* _Task goal_
From the records below, gather every line that contains the string "appoggiatura" and list each one in full.

* _Record excerpts_
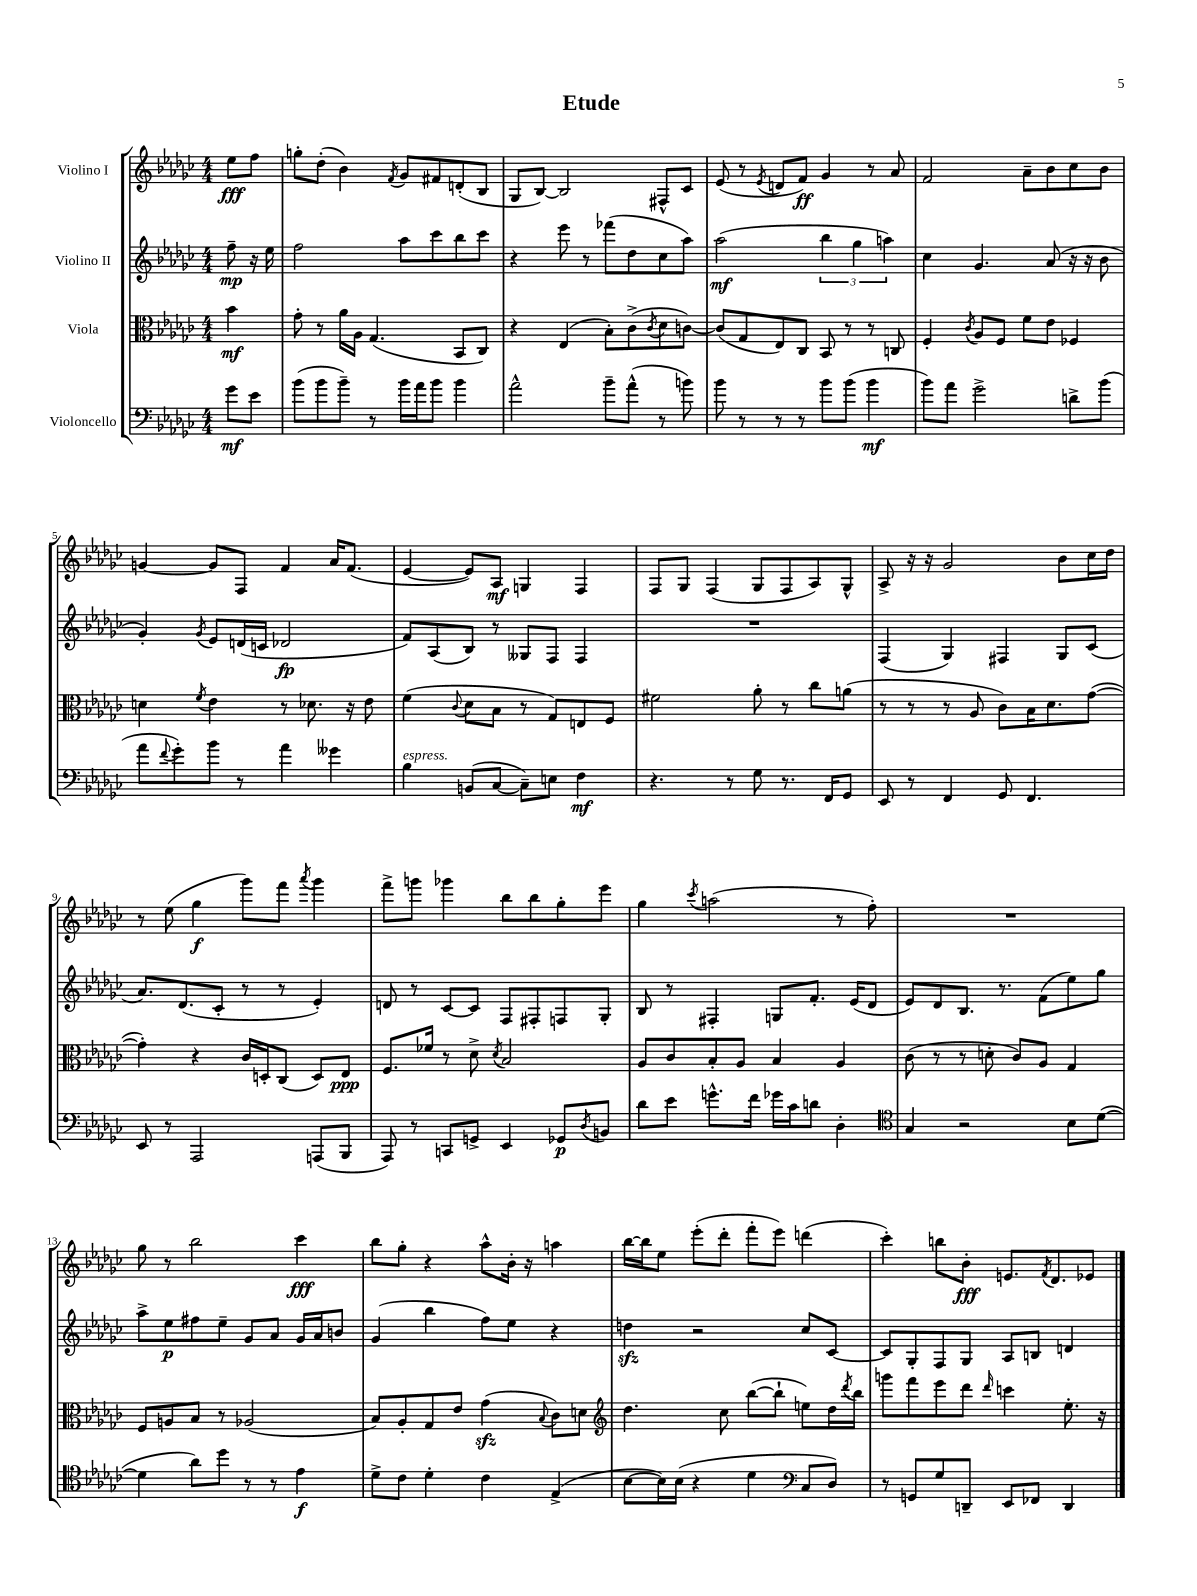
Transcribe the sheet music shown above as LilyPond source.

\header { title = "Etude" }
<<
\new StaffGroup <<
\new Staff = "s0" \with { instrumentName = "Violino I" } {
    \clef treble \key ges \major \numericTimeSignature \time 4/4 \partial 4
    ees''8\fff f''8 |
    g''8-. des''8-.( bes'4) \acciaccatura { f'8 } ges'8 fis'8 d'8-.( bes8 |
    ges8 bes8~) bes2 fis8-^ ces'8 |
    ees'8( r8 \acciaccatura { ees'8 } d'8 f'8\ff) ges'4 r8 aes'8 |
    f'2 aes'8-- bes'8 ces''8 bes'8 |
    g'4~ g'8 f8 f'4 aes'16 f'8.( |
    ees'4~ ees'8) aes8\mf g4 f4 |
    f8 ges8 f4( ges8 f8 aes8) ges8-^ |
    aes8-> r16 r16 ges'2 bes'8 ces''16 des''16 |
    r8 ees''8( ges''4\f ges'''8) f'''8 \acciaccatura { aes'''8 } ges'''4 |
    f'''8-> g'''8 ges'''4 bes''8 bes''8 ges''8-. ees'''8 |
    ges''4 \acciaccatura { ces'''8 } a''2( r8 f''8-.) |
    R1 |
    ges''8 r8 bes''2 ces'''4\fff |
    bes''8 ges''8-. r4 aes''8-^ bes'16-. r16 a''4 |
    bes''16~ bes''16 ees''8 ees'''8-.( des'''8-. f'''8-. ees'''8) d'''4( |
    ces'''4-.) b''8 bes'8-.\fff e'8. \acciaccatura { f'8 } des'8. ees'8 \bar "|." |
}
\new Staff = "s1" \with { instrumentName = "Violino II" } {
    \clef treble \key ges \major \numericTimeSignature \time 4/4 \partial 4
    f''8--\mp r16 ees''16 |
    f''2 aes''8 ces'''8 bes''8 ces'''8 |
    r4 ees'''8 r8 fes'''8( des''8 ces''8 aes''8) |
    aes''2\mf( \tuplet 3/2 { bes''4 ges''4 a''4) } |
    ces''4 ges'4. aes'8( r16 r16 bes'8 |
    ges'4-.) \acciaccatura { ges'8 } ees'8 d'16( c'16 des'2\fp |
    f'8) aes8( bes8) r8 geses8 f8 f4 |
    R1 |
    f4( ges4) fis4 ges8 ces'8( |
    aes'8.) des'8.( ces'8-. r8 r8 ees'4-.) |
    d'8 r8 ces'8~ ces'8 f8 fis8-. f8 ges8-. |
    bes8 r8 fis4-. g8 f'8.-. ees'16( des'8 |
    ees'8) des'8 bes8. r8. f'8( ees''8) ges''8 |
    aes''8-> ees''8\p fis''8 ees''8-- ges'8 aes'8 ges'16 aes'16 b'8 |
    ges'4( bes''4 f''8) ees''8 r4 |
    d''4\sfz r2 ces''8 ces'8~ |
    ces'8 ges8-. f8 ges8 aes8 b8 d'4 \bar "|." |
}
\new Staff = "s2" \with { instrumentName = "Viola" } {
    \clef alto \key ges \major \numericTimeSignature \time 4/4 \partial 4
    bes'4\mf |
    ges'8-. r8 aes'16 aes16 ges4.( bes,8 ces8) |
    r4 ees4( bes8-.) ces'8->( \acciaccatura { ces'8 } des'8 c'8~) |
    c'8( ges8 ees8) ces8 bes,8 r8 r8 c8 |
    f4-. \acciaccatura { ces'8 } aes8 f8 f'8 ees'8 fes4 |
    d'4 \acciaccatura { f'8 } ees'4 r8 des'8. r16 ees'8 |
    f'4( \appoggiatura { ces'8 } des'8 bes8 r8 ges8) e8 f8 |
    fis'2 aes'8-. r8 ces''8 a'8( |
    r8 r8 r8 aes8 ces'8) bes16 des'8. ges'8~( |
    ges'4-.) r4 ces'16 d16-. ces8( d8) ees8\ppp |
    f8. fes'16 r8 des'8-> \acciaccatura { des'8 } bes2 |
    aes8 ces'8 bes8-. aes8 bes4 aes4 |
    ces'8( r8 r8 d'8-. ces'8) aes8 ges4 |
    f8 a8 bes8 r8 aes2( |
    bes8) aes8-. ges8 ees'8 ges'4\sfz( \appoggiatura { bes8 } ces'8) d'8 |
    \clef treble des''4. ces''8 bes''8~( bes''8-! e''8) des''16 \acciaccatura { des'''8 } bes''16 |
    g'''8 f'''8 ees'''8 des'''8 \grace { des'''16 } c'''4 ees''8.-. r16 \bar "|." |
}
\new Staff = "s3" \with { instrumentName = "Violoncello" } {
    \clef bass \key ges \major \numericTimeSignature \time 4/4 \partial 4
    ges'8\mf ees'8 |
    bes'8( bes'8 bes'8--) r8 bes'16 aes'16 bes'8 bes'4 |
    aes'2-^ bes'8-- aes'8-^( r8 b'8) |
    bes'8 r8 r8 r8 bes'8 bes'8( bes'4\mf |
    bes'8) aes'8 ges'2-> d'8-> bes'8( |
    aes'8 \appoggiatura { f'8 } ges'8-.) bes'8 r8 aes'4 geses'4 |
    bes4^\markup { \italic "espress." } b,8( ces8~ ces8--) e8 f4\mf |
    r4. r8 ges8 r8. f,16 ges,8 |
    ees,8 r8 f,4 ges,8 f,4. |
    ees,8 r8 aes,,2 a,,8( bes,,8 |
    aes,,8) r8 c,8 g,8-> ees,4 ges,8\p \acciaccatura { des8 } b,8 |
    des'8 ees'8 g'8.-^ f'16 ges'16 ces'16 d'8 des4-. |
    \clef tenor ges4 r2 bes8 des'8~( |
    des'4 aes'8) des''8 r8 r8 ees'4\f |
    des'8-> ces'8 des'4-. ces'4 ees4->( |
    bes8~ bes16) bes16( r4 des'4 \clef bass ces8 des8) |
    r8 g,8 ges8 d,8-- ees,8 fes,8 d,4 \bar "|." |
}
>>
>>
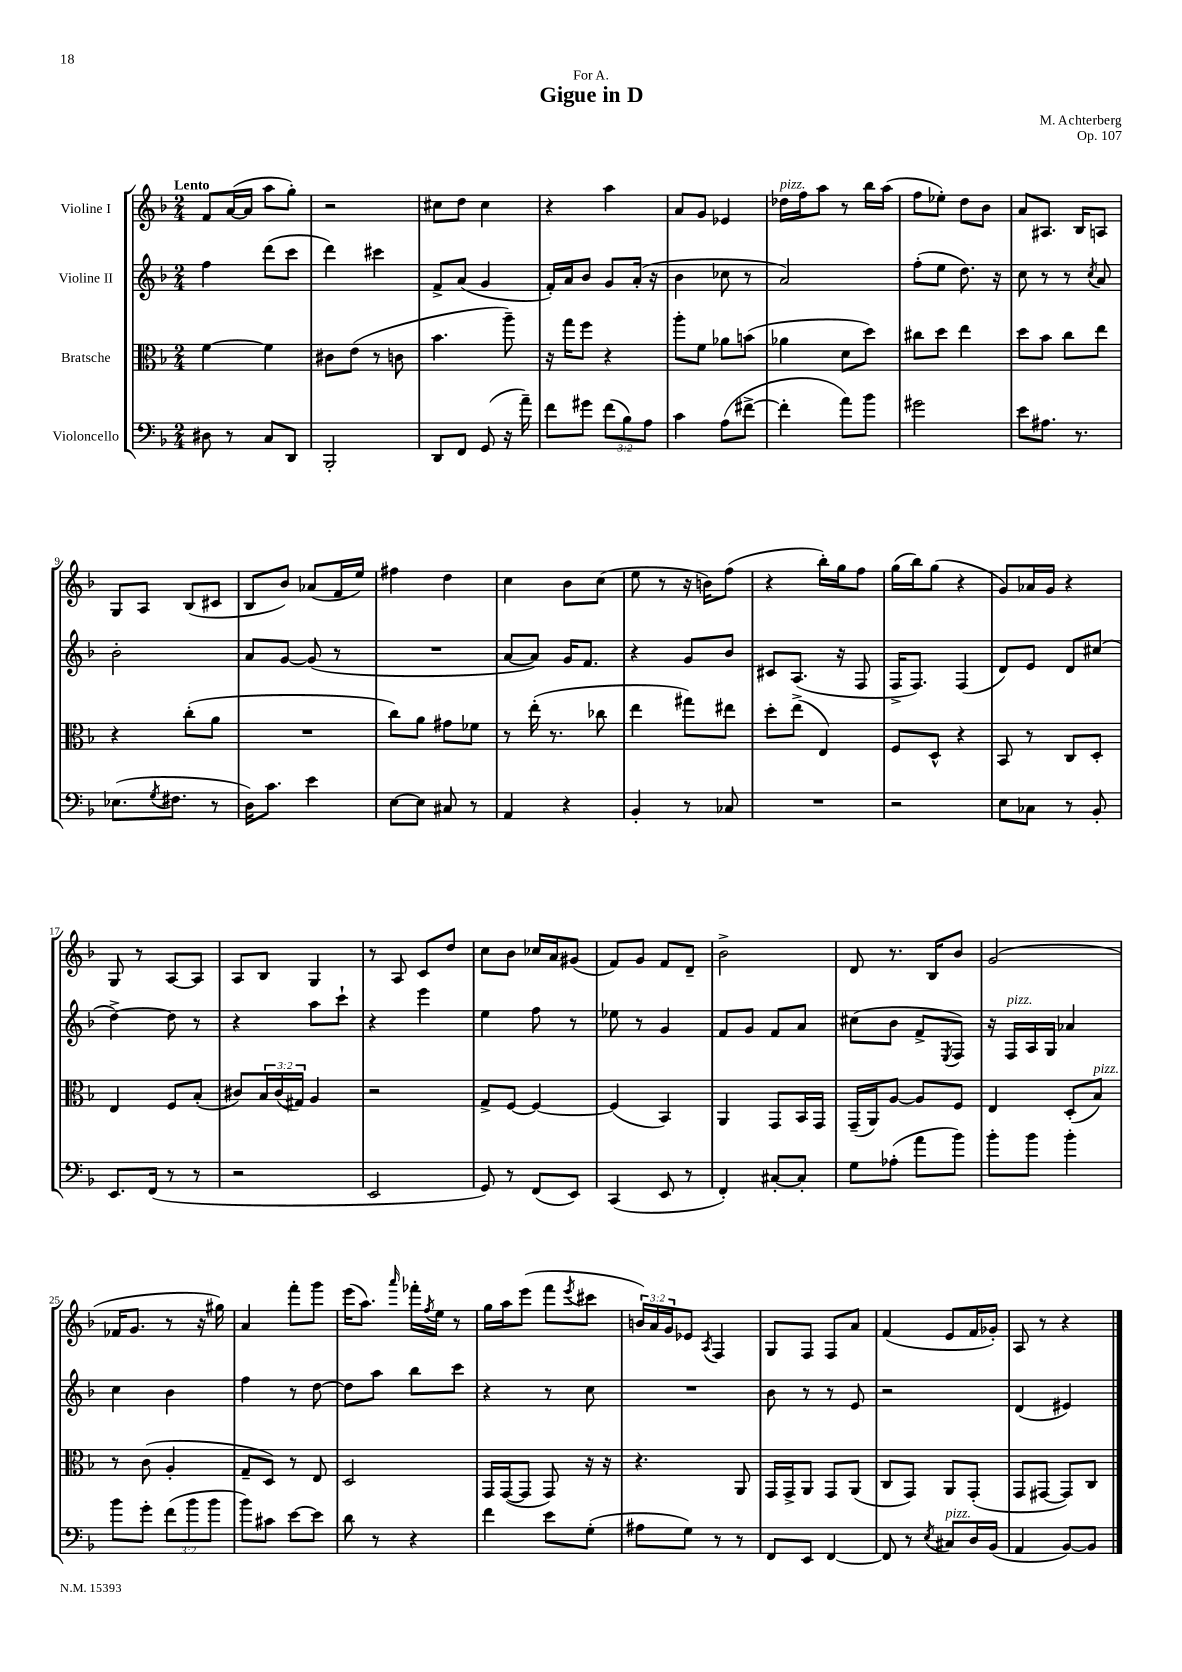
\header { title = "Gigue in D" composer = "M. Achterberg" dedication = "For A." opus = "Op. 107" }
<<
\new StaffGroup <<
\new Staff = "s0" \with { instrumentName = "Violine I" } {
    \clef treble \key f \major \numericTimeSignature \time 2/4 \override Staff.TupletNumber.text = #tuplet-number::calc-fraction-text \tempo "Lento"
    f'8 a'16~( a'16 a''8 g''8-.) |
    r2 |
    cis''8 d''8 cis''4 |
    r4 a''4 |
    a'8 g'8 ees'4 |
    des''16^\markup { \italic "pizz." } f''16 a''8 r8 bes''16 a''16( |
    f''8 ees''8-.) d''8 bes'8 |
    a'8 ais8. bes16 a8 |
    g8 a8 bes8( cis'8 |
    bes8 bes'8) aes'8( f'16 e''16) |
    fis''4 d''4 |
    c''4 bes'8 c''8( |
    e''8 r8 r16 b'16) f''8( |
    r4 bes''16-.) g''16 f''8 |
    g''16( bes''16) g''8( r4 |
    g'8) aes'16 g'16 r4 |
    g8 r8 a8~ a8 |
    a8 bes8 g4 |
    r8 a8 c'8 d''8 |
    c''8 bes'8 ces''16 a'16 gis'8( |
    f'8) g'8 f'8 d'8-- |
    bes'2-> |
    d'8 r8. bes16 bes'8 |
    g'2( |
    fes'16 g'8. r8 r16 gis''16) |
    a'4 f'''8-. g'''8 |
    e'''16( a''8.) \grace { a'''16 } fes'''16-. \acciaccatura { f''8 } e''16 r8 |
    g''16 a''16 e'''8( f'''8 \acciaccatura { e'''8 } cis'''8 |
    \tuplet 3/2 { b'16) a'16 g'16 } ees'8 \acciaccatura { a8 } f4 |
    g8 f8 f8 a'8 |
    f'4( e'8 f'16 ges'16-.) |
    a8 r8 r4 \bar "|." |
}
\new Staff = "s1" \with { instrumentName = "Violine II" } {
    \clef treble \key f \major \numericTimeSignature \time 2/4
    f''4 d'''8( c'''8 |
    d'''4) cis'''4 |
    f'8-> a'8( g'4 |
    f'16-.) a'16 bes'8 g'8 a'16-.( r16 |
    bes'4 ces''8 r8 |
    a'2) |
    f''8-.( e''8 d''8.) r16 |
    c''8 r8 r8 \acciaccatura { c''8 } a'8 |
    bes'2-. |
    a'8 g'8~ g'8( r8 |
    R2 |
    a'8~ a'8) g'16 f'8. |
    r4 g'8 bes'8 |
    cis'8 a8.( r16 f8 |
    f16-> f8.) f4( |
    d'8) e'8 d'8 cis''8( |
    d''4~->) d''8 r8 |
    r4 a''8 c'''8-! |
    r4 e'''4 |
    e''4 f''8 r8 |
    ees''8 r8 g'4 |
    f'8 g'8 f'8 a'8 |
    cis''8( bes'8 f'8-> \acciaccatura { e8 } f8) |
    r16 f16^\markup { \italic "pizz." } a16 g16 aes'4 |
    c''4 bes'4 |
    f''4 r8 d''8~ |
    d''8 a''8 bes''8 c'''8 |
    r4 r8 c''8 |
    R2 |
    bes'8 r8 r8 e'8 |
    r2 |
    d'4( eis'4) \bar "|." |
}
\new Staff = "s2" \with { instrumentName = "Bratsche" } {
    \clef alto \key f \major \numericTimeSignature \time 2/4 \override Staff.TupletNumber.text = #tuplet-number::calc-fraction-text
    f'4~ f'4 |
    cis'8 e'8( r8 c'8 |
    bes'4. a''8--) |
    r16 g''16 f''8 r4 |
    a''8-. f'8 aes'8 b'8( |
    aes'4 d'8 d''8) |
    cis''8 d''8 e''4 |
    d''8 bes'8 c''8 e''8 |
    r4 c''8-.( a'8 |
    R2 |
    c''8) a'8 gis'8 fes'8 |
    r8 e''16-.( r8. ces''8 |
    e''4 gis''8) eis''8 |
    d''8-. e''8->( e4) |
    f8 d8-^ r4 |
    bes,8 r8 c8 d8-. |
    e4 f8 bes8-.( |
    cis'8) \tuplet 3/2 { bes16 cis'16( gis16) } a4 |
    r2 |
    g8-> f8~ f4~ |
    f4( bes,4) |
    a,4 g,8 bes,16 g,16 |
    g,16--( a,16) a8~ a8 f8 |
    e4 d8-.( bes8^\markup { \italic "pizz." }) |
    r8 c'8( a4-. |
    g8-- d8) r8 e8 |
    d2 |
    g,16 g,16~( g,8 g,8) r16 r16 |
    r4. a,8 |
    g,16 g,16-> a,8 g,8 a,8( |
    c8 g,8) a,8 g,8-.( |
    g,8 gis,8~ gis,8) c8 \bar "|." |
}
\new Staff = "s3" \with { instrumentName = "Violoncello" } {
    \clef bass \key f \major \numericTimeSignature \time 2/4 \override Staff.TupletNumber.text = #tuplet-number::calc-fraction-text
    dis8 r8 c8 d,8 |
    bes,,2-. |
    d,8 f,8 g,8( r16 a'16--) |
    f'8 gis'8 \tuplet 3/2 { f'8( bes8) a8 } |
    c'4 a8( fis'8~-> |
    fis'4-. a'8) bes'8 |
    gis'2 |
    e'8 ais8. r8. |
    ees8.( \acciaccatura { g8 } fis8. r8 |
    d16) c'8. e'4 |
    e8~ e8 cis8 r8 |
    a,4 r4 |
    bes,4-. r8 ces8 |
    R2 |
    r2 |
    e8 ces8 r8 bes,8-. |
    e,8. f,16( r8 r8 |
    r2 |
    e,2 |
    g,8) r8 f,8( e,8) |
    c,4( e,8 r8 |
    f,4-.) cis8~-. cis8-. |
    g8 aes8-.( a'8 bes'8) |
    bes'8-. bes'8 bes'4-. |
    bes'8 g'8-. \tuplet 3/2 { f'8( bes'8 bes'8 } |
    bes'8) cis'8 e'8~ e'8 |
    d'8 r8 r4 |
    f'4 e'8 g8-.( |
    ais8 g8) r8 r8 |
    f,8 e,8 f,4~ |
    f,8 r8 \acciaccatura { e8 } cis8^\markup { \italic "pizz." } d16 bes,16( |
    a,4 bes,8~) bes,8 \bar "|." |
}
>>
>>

* _Completed task_
    f'4( \appoggiatura { ces'8 } des'8 bes8 r8 ges8) e8 f8 |
    bes8) aes8-. ges8 ees'8 ges'4\sfz( \appoggiatura { bes8 } ces'8) d'8 |
    aes'8 \appoggiatura { f'8 } ges'8-.) bes'8 r8 aes'4 geses'4 |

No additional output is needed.